Modification records
- - -
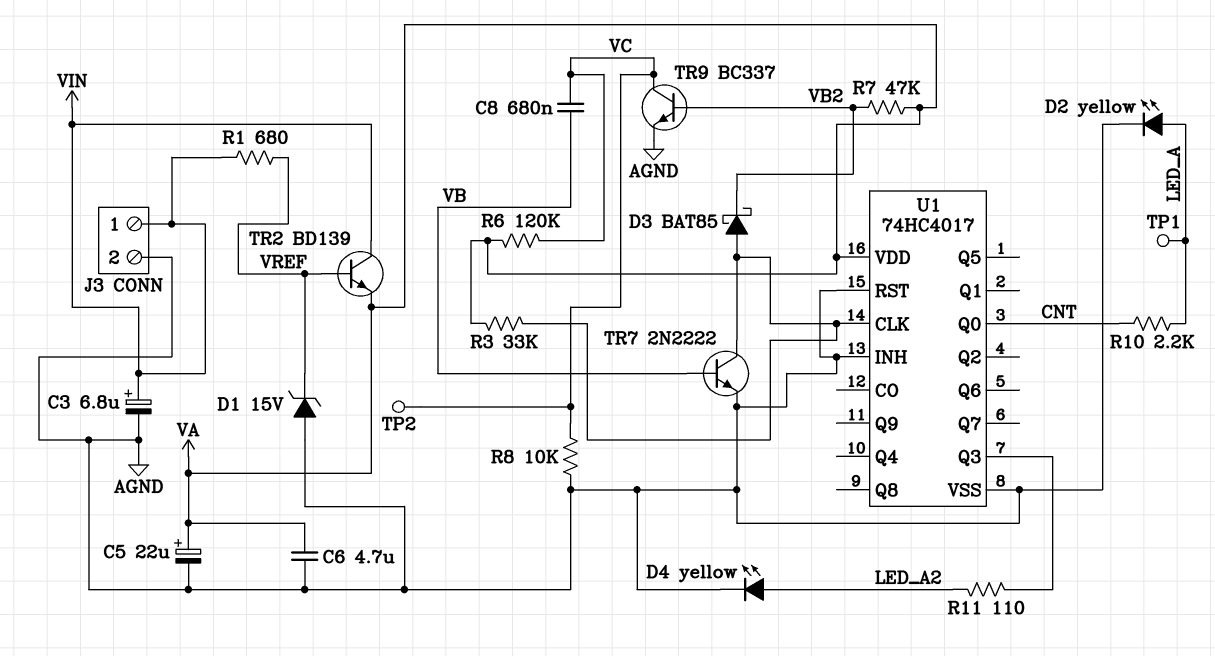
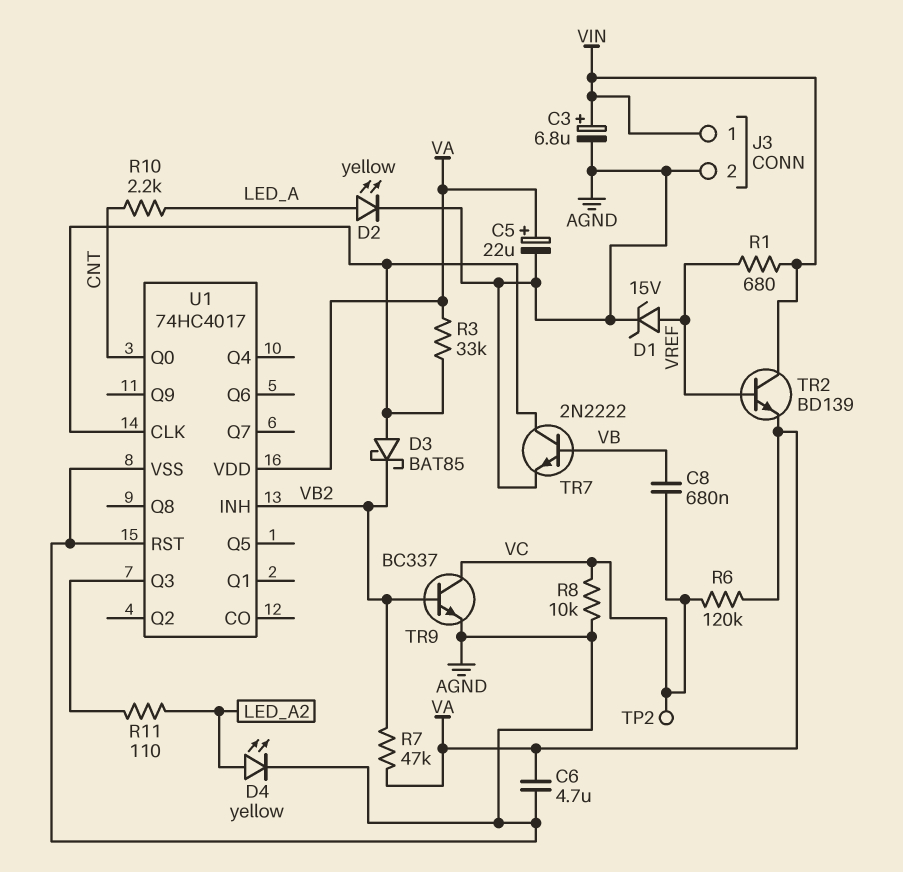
D1: zener 15V (A AGND, K VREF) -> zener 15V (A VREF, K AGND)
TP1: test point (LED_A) -> none
U1 pin INH: AGND -> VB2

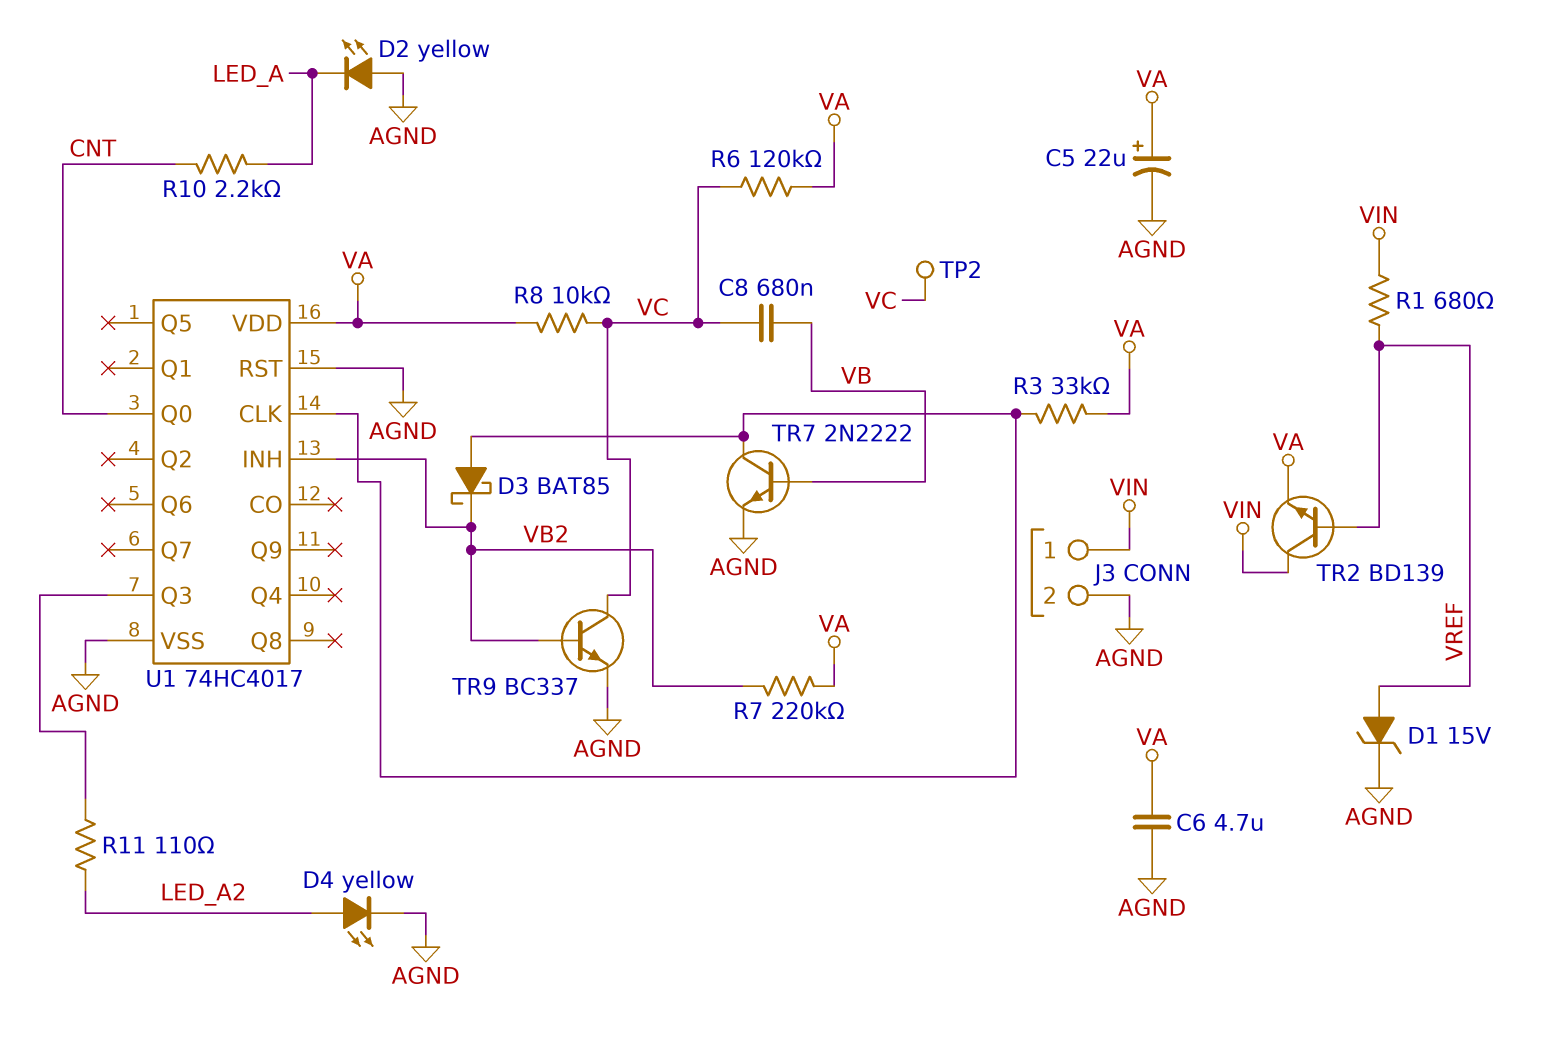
C3: 6.8uF (plus VIN, minus AGND) -> none
D2: LED yellow (A LED_A, K AGND) -> LED yellow (A AGND, K LED_A)
R7: 47k (VA, VB2) -> 220k (VA, VB2)
R8: 10k (AGND, VC) -> 10k (VA, VC)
- - -
INSTRUCTIONS FOR THE TASK
Wherever the word "none" occurs in the data above, copy the line it sits in.

ANSWER FOR THE TASK
TP1: test point (LED_A) -> none
C3: 6.8uF (plus VIN, minus AGND) -> none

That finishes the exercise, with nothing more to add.